- _WHAT TO WORK ON_: Copy the material below, changing every "Identify the location of" to "Find the position of" and leaving everything else as it is.

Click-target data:
+-------+

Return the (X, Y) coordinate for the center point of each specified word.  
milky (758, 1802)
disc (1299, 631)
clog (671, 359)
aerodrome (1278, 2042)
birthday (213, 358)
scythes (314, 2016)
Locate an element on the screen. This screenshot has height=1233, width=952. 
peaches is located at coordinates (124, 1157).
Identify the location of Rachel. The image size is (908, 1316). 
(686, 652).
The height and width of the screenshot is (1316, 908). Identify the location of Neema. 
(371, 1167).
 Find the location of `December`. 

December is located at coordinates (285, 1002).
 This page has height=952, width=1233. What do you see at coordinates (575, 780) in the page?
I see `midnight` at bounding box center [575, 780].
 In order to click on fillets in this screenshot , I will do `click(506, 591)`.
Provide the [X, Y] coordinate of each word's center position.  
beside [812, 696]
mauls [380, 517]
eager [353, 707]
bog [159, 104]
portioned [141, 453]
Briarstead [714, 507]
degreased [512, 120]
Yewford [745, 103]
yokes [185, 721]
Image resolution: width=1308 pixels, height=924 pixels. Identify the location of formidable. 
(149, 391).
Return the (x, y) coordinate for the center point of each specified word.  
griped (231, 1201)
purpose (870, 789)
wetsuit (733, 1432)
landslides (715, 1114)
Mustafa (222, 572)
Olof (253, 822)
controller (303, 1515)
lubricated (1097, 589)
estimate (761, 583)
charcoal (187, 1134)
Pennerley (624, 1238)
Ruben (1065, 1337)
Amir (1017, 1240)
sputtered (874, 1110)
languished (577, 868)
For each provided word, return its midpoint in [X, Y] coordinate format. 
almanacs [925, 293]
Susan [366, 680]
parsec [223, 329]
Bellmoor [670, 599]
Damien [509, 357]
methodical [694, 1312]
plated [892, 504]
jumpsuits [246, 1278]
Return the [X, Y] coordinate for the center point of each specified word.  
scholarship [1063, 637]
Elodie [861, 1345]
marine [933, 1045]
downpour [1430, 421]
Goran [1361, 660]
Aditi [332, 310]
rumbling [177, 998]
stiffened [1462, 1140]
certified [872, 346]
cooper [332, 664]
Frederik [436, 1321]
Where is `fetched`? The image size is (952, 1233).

+-------+

- _OUTPUT OF THE TASK_:
Return the (X, Y) coordinate for the center point of each specified word.  
milky (758, 1802)
disc (1299, 631)
clog (671, 359)
aerodrome (1278, 2042)
birthday (213, 358)
scythes (314, 2016)
Locate an element on the screen. This screenshot has height=1233, width=952. 
peaches is located at coordinates (124, 1157).
Find the position of Rachel. The image size is (908, 1316). 
(686, 652).
The height and width of the screenshot is (1316, 908). Find the position of Neema. 
(371, 1167).
 Find the location of `December`. 

December is located at coordinates (285, 1002).
 This page has height=952, width=1233. What do you see at coordinates (575, 780) in the page?
I see `midnight` at bounding box center [575, 780].
 In order to click on fillets in this screenshot , I will do `click(506, 591)`.
Provide the [X, Y] coordinate of each word's center position.  
beside [812, 696]
mauls [380, 517]
eager [353, 707]
bog [159, 104]
portioned [141, 453]
Briarstead [714, 507]
degreased [512, 120]
Yewford [745, 103]
yokes [185, 721]
Image resolution: width=1308 pixels, height=924 pixels. Find the position of formidable. 
(149, 391).
Return the (x, y) coordinate for the center point of each specified word.  
griped (231, 1201)
purpose (870, 789)
wetsuit (733, 1432)
landslides (715, 1114)
Mustafa (222, 572)
Olof (253, 822)
controller (303, 1515)
lubricated (1097, 589)
estimate (761, 583)
charcoal (187, 1134)
Pennerley (624, 1238)
Ruben (1065, 1337)
Amir (1017, 1240)
sputtered (874, 1110)
languished (577, 868)
For each provided word, return its midpoint in [X, Y] coordinate format. 
almanacs [925, 293]
Susan [366, 680]
parsec [223, 329]
Bellmoor [670, 599]
Damien [509, 357]
methodical [694, 1312]
plated [892, 504]
jumpsuits [246, 1278]
Return the [X, Y] coordinate for the center point of each specified word.  
scholarship [1063, 637]
Elodie [861, 1345]
marine [933, 1045]
downpour [1430, 421]
Goran [1361, 660]
Aditi [332, 310]
rumbling [177, 998]
stiffened [1462, 1140]
certified [872, 346]
cooper [332, 664]
Frederik [436, 1321]
Where is `fetched`? The image size is (952, 1233).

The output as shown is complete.